*** Data supplied ***

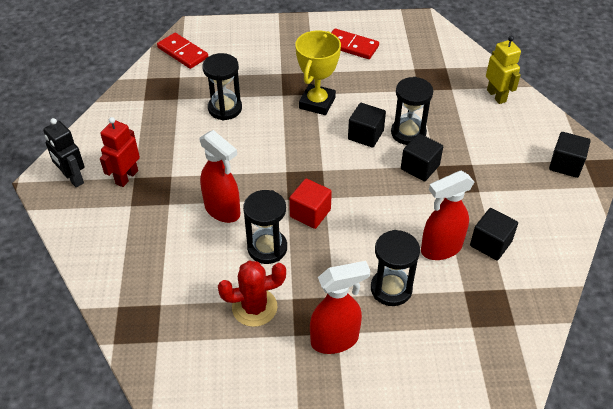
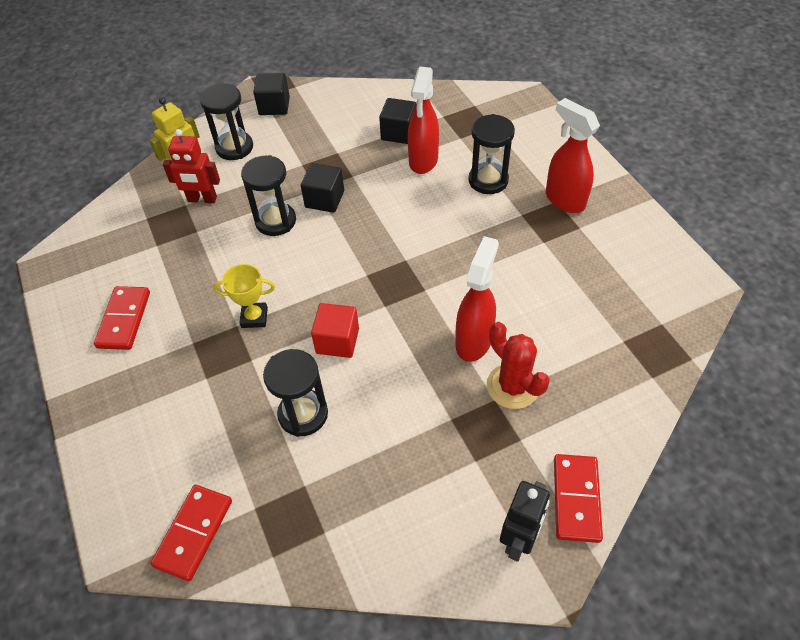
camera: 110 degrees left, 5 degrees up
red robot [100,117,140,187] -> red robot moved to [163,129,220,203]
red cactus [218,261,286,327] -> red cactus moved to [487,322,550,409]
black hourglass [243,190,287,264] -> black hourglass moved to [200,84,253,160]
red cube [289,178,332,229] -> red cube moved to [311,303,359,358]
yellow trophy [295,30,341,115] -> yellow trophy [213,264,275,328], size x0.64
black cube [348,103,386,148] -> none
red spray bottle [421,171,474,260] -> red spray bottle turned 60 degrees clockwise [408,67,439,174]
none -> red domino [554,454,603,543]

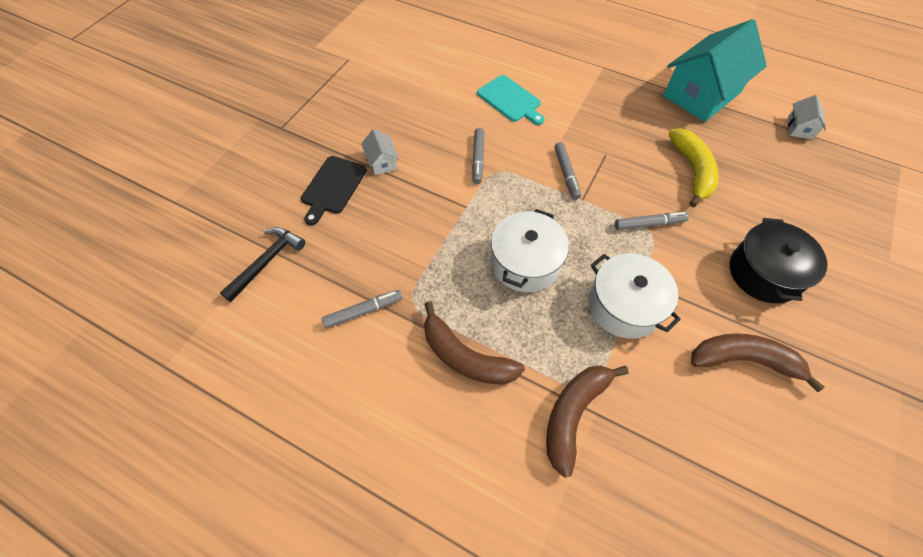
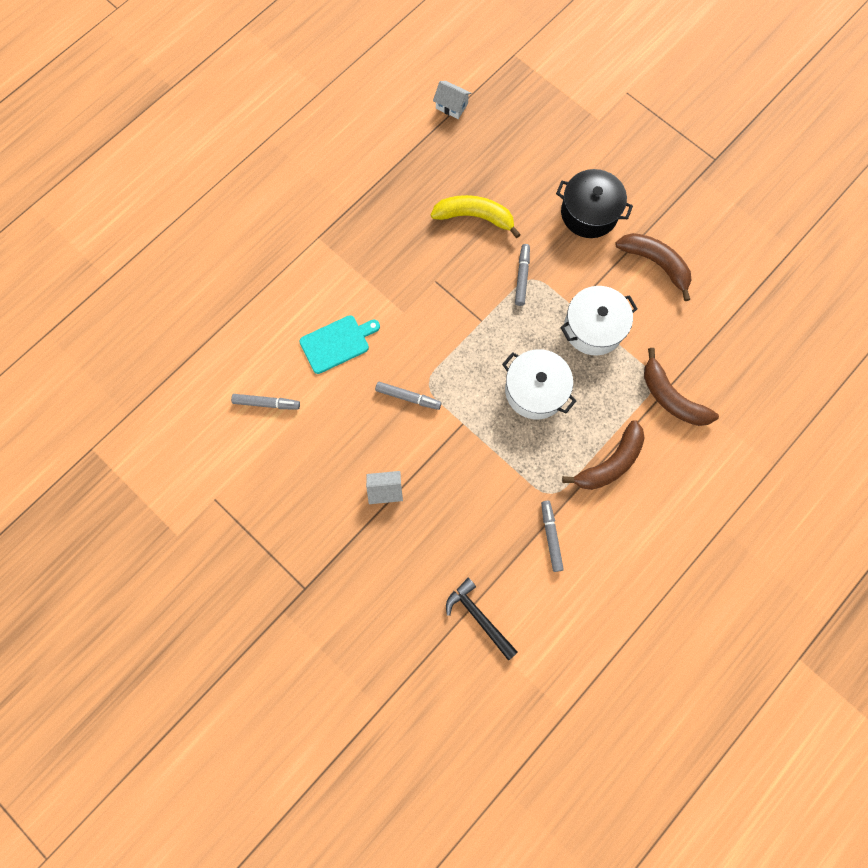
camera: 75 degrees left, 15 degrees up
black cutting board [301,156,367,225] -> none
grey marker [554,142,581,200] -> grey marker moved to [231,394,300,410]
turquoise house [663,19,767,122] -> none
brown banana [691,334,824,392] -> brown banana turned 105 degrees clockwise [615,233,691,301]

*** End of Data supplied ***
*** Data supplied ***

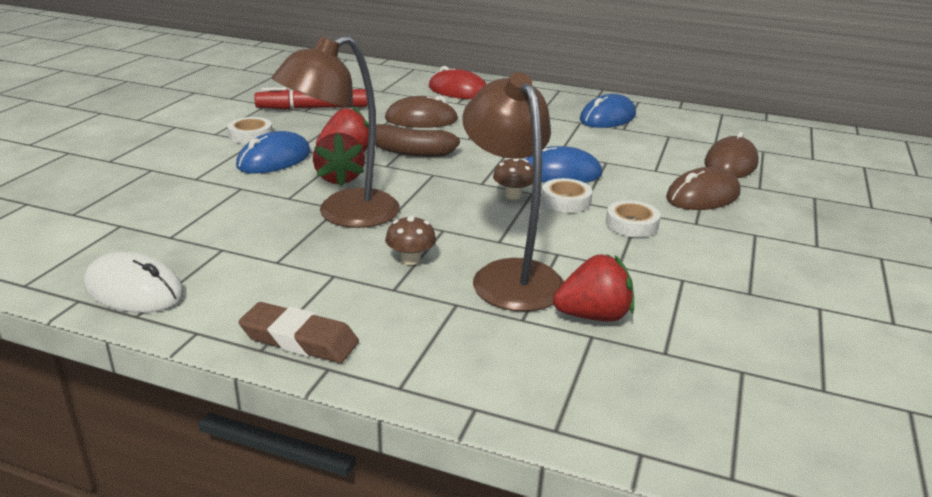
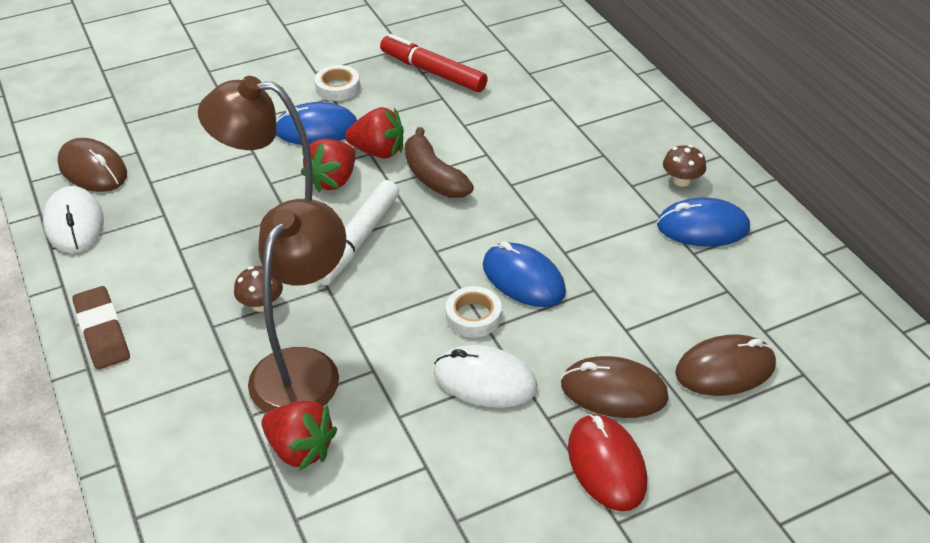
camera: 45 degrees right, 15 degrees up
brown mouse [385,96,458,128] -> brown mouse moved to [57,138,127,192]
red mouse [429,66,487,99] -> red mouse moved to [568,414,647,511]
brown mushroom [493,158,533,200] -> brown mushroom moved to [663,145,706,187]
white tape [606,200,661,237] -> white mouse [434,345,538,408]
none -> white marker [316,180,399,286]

*** End of Data supplied ***

**Work required**: Starting from the records above, filter out all lines except those containing the word "left".

**Expected answer**:
camera: 110 degrees left, 5 degrees up
camera: 75 degrees left, 15 degrees up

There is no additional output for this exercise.